◆ EXERCISE PROMPT ◆
Give all the lines below again, exactly, with no pictures.

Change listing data
Start of Block
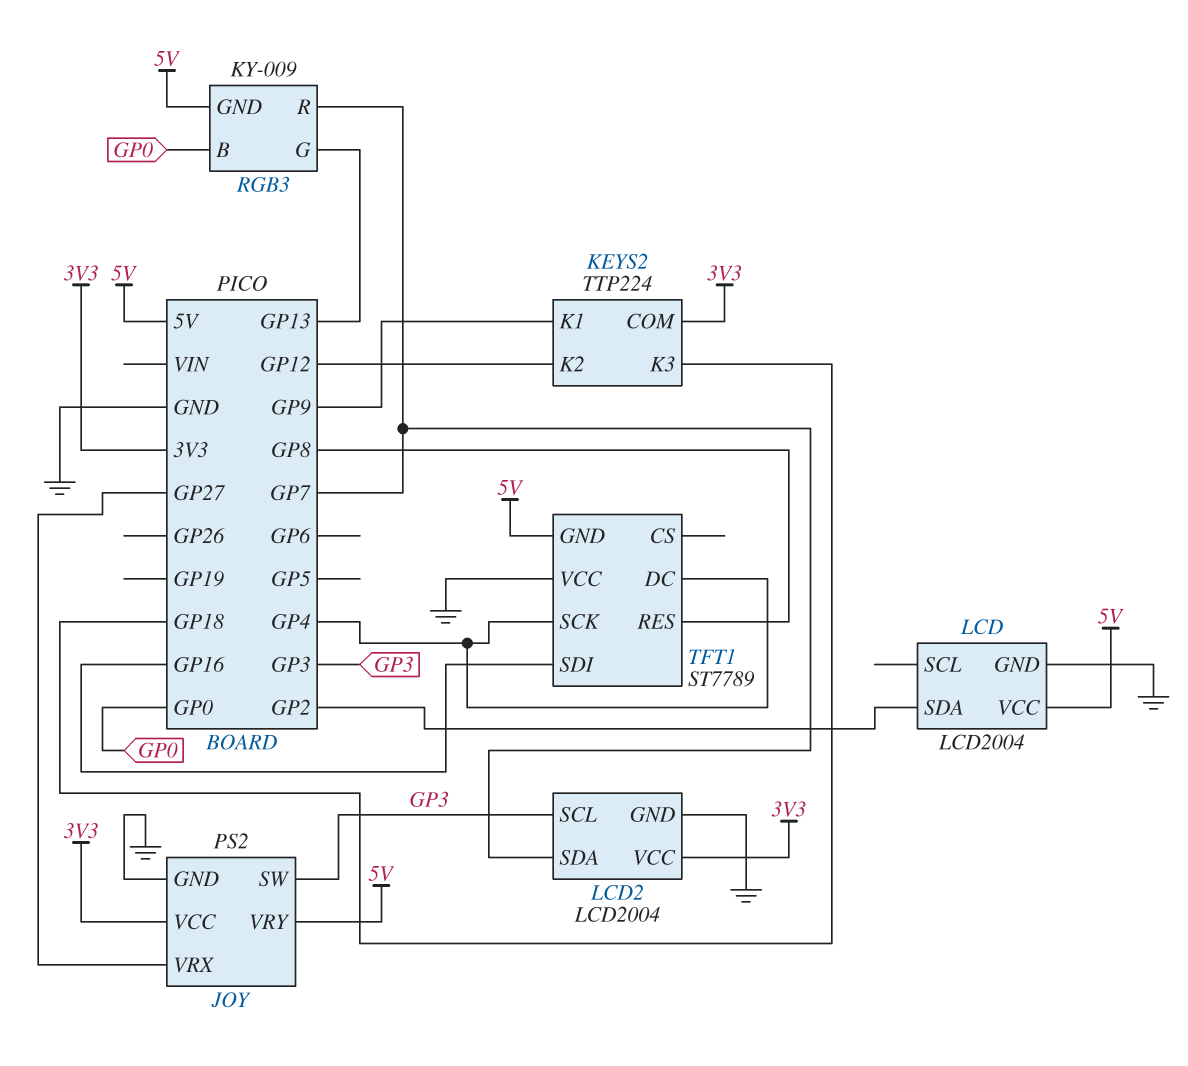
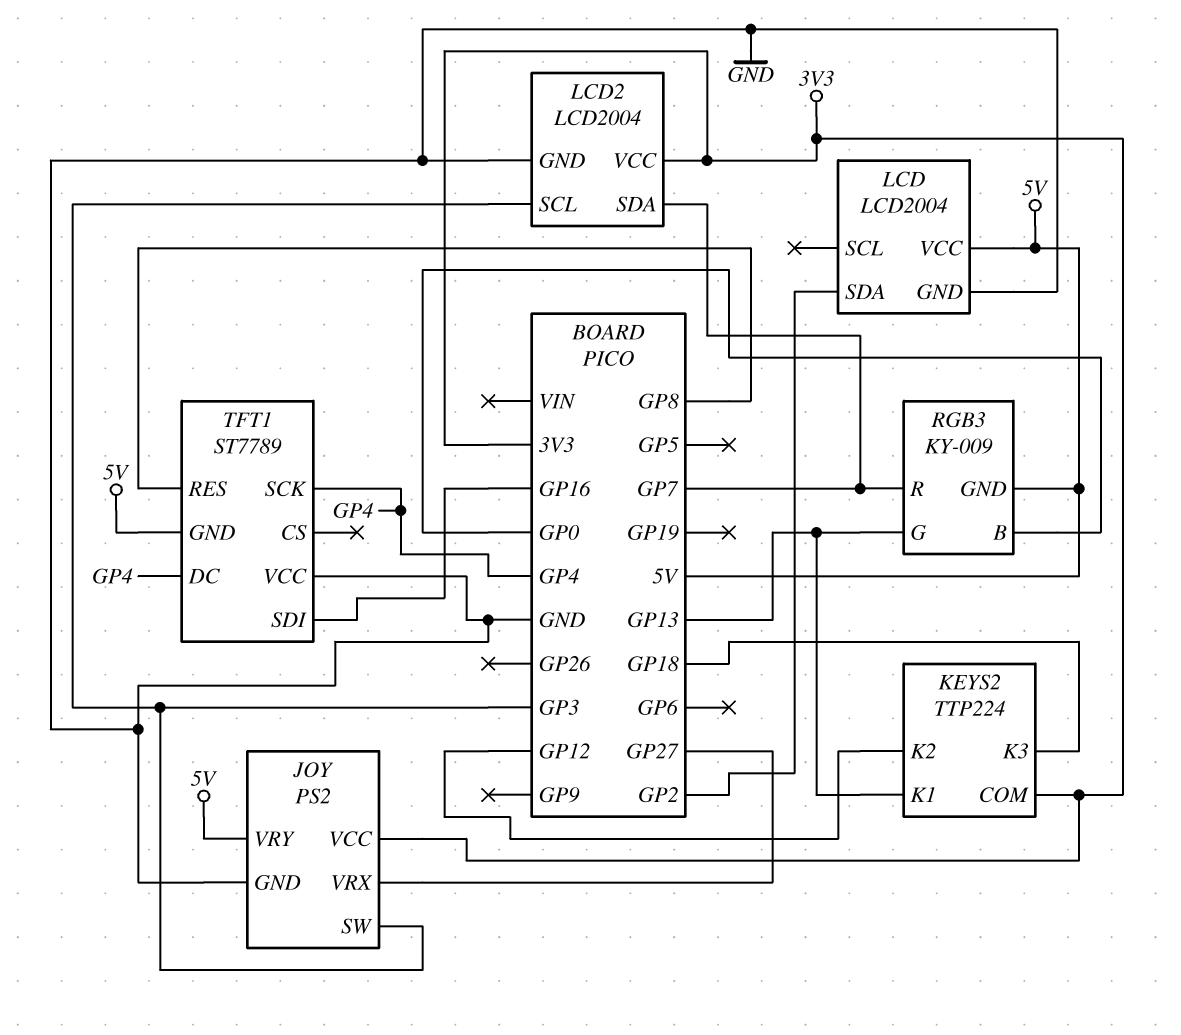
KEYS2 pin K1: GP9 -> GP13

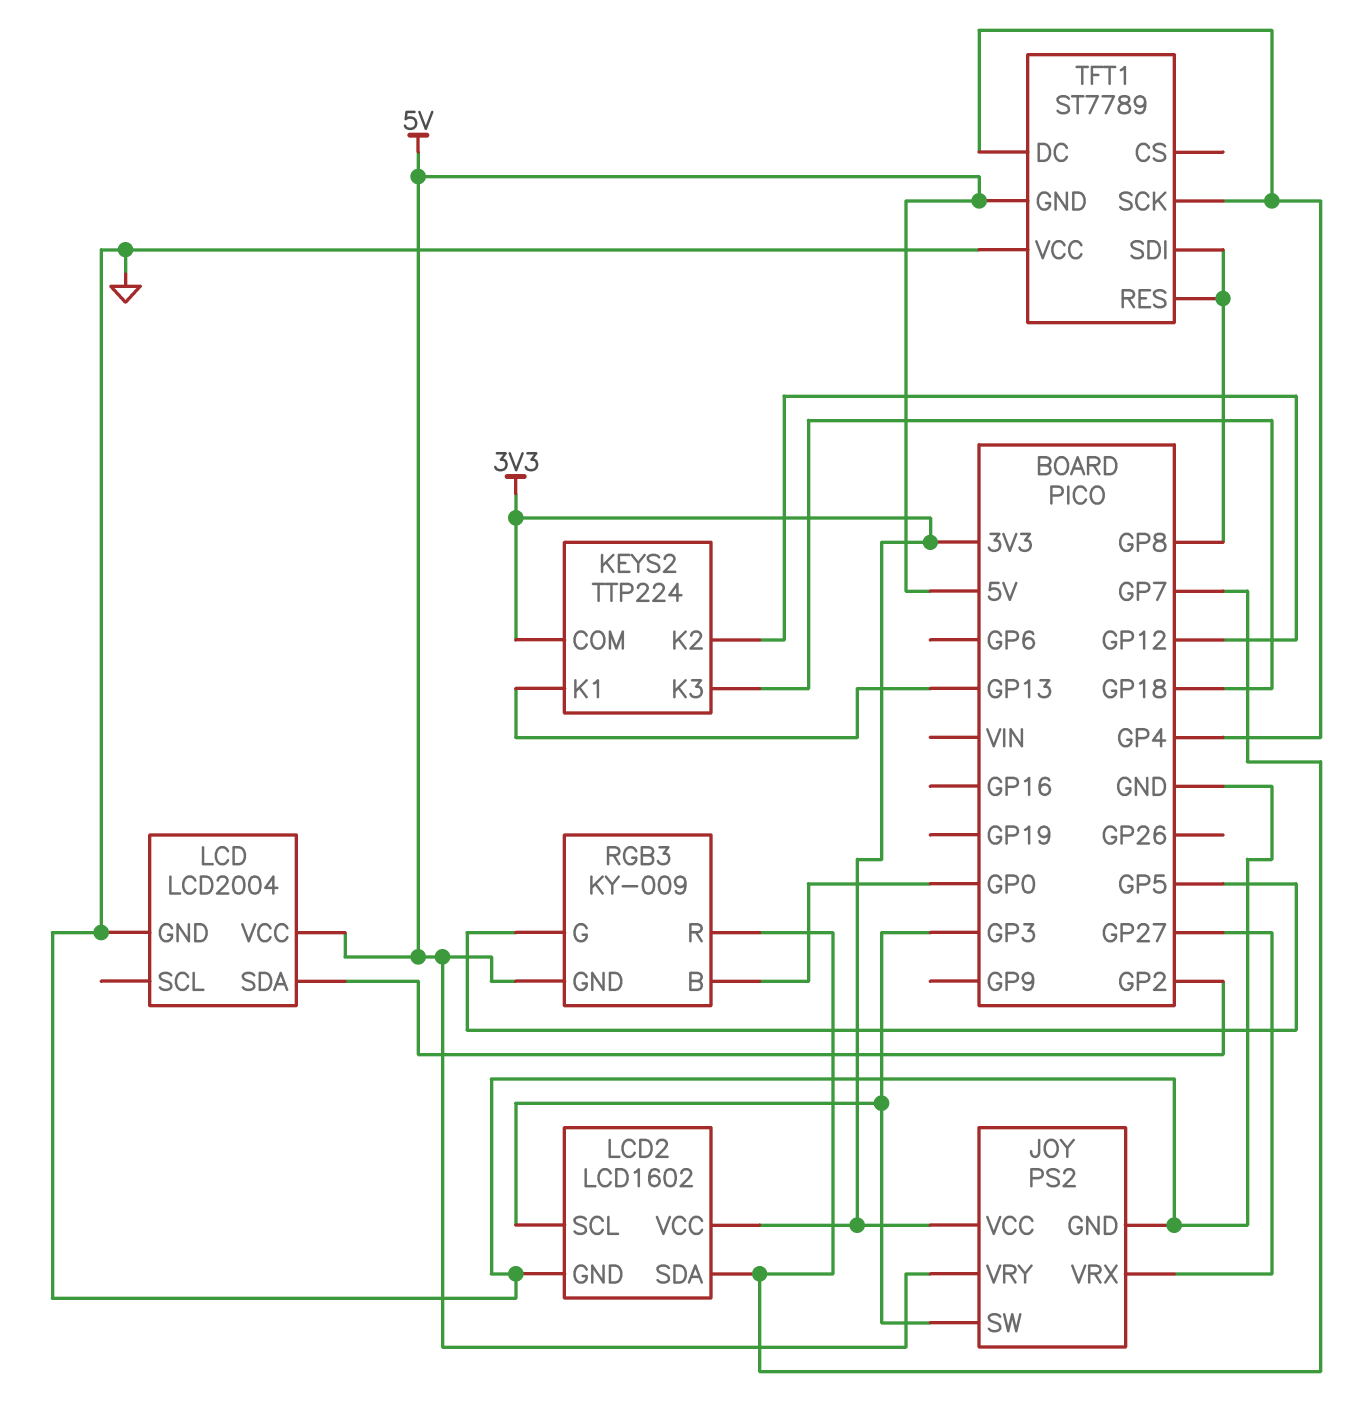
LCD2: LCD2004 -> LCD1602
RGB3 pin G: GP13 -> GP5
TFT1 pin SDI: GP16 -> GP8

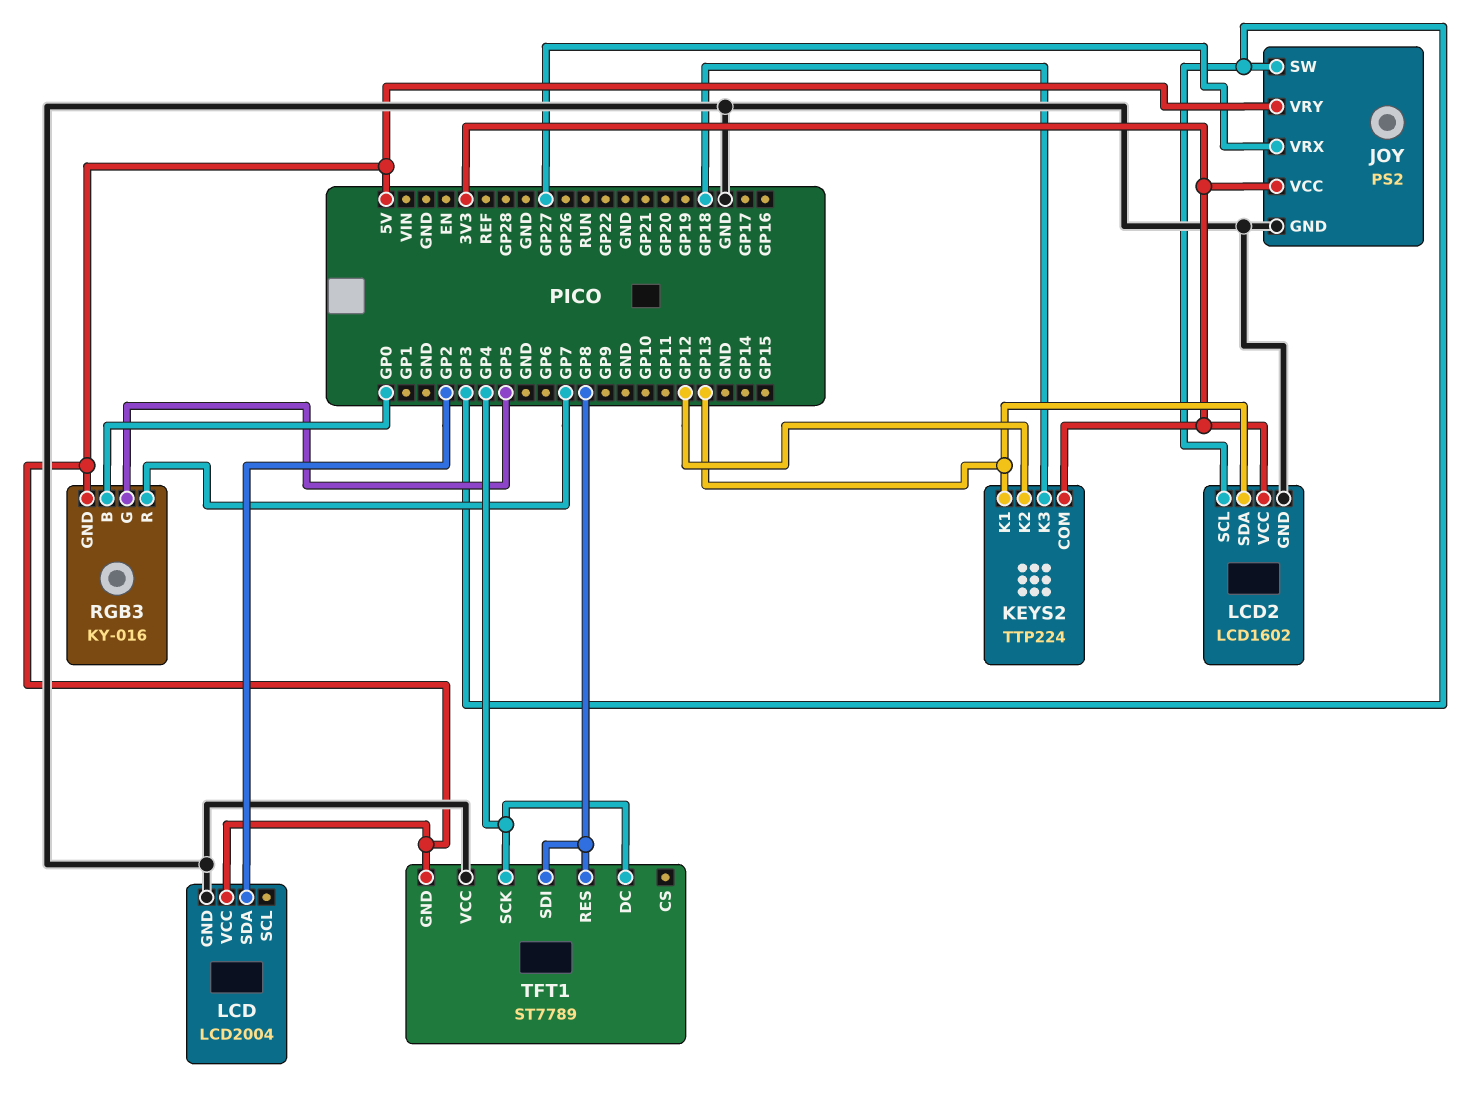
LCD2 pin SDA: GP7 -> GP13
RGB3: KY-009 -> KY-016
End of Block
◆ RESPONSE ◆
KEYS2 pin K1: GP9 -> GP13

LCD2: LCD2004 -> LCD1602
RGB3 pin G: GP13 -> GP5
TFT1 pin SDI: GP16 -> GP8

LCD2 pin SDA: GP7 -> GP13
RGB3: KY-009 -> KY-016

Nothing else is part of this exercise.